Extracted data entries
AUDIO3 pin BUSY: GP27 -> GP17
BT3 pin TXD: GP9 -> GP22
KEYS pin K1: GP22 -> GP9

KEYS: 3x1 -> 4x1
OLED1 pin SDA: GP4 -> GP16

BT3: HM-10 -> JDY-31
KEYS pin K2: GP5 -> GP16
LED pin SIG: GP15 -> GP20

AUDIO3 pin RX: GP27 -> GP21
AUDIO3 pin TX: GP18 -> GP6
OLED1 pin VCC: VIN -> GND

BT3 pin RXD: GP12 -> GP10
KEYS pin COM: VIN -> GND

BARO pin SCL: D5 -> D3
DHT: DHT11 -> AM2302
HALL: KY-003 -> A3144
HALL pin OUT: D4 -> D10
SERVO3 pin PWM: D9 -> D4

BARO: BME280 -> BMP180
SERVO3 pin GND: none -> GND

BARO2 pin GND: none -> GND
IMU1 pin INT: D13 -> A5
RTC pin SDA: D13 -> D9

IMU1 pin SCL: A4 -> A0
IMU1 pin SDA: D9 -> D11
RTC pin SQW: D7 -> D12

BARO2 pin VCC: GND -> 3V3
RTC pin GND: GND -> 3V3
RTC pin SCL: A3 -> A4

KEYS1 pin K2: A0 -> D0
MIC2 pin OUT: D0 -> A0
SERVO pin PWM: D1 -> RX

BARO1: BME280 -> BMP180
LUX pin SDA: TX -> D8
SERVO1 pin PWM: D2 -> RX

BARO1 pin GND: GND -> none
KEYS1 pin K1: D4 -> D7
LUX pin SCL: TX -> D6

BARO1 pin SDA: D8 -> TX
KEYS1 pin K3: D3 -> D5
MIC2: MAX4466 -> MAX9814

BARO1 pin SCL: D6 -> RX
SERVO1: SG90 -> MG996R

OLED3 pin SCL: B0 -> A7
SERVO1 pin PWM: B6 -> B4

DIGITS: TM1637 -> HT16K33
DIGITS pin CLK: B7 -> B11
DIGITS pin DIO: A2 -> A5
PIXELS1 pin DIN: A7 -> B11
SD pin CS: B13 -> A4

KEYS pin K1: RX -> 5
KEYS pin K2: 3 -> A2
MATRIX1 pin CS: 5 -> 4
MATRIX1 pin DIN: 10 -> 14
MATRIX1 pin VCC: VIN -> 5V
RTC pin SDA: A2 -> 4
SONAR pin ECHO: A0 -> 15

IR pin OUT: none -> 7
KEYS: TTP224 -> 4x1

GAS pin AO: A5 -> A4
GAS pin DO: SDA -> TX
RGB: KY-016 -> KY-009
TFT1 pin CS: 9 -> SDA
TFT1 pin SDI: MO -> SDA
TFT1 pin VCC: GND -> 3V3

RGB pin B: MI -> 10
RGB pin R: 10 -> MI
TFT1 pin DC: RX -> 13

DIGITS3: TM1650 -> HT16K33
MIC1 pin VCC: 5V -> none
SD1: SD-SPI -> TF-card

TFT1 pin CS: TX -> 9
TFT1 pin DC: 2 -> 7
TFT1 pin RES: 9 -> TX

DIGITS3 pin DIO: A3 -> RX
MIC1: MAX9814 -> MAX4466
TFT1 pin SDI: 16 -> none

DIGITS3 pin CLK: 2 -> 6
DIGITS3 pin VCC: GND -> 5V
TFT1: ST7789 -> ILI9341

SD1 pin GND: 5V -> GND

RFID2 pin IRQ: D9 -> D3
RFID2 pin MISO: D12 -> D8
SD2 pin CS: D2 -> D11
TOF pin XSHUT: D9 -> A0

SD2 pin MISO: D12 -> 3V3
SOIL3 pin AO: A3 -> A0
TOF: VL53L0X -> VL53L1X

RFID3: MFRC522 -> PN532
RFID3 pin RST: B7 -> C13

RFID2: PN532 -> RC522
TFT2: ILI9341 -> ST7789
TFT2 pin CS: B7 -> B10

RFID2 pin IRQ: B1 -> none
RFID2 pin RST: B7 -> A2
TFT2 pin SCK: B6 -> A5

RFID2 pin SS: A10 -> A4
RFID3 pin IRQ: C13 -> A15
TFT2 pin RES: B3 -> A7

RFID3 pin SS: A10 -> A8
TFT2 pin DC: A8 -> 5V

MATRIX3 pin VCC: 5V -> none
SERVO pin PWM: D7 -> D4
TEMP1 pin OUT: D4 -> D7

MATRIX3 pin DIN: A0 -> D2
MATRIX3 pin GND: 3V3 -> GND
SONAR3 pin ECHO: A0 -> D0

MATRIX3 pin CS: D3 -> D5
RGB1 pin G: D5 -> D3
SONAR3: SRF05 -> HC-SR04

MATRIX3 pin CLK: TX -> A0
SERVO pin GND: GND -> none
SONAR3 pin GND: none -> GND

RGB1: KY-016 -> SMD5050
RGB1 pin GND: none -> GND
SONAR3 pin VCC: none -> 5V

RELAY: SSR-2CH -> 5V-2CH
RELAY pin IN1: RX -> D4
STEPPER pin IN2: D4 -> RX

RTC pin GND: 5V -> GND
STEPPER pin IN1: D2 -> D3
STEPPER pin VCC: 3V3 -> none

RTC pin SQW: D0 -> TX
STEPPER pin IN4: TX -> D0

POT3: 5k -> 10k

### Problem details
A word-for-word copy of the lines above from the one with "BARO: BME280 -> BMP180" through the one with "RGB pin B: MI -> 10", inclusive, is the only output wanted.

### Response area
BARO: BME280 -> BMP180
SERVO3 pin GND: none -> GND

BARO2 pin GND: none -> GND
IMU1 pin INT: D13 -> A5
RTC pin SDA: D13 -> D9

IMU1 pin SCL: A4 -> A0
IMU1 pin SDA: D9 -> D11
RTC pin SQW: D7 -> D12

BARO2 pin VCC: GND -> 3V3
RTC pin GND: GND -> 3V3
RTC pin SCL: A3 -> A4

KEYS1 pin K2: A0 -> D0
MIC2 pin OUT: D0 -> A0
SERVO pin PWM: D1 -> RX

BARO1: BME280 -> BMP180
LUX pin SDA: TX -> D8
SERVO1 pin PWM: D2 -> RX

BARO1 pin GND: GND -> none
KEYS1 pin K1: D4 -> D7
LUX pin SCL: TX -> D6

BARO1 pin SDA: D8 -> TX
KEYS1 pin K3: D3 -> D5
MIC2: MAX4466 -> MAX9814

BARO1 pin SCL: D6 -> RX
SERVO1: SG90 -> MG996R

OLED3 pin SCL: B0 -> A7
SERVO1 pin PWM: B6 -> B4

DIGITS: TM1637 -> HT16K33
DIGITS pin CLK: B7 -> B11
DIGITS pin DIO: A2 -> A5
PIXELS1 pin DIN: A7 -> B11
SD pin CS: B13 -> A4

KEYS pin K1: RX -> 5
KEYS pin K2: 3 -> A2
MATRIX1 pin CS: 5 -> 4
MATRIX1 pin DIN: 10 -> 14
MATRIX1 pin VCC: VIN -> 5V
RTC pin SDA: A2 -> 4
SONAR pin ECHO: A0 -> 15

IR pin OUT: none -> 7
KEYS: TTP224 -> 4x1

GAS pin AO: A5 -> A4
GAS pin DO: SDA -> TX
RGB: KY-016 -> KY-009
TFT1 pin CS: 9 -> SDA
TFT1 pin SDI: MO -> SDA
TFT1 pin VCC: GND -> 3V3

RGB pin B: MI -> 10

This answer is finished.